Copy out every line in the records below that contains the word "space".

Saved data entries
========================================================================
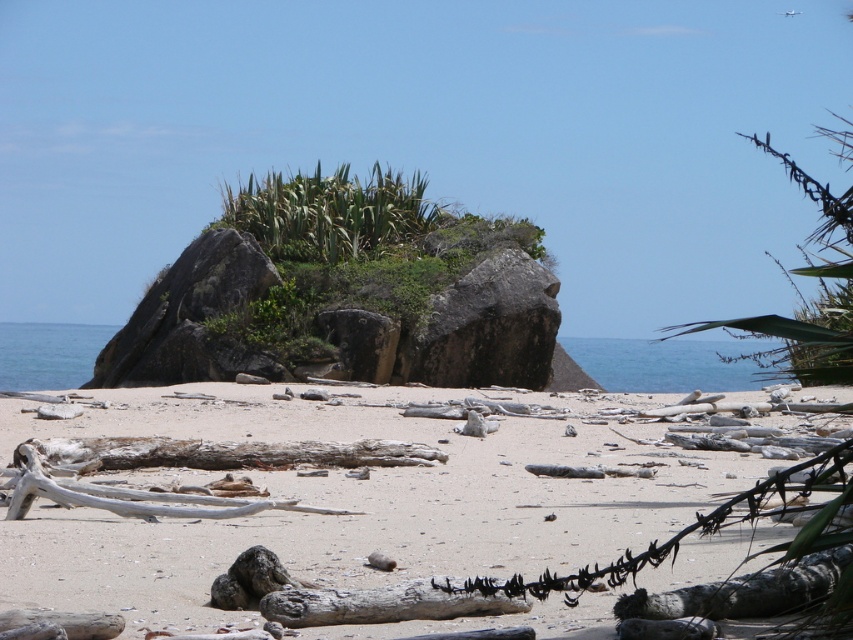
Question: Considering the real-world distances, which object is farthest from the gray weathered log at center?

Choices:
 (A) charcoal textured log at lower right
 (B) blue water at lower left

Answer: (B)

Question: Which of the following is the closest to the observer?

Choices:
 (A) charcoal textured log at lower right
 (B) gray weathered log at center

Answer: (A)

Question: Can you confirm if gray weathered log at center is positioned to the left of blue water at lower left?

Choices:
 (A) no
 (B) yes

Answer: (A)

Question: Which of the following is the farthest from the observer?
========================================================================
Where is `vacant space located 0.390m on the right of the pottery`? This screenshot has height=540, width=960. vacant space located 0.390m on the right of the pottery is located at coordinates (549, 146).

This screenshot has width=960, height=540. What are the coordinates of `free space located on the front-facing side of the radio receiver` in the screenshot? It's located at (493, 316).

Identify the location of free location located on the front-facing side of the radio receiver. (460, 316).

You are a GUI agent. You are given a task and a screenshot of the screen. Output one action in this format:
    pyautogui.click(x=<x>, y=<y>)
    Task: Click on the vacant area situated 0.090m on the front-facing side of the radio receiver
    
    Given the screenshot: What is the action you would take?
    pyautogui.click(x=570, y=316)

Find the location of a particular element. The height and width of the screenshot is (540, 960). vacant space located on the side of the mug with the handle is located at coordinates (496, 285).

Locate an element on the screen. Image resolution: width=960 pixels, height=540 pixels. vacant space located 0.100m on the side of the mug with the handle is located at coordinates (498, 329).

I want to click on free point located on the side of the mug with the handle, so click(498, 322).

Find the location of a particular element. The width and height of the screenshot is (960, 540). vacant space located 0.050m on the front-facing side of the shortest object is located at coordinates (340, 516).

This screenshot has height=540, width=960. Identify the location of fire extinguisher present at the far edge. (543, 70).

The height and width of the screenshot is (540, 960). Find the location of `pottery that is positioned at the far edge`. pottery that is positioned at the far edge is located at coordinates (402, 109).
========================================================================
--- Written response ---
Where is `vacant space located 0.390m on the right of the pottery`? This screenshot has height=540, width=960. vacant space located 0.390m on the right of the pottery is located at coordinates (549, 146).
This screenshot has width=960, height=540. What are the coordinates of `free space located on the front-facing side of the radio receiver` in the screenshot? It's located at (493, 316).
Find the location of a particular element. The height and width of the screenshot is (540, 960). vacant space located on the side of the mug with the handle is located at coordinates (496, 285).
Locate an element on the screen. Image resolution: width=960 pixels, height=540 pixels. vacant space located 0.100m on the side of the mug with the handle is located at coordinates (498, 329).
Find the location of a particular element. The width and height of the screenshot is (960, 540). vacant space located 0.050m on the front-facing side of the shortest object is located at coordinates (340, 516).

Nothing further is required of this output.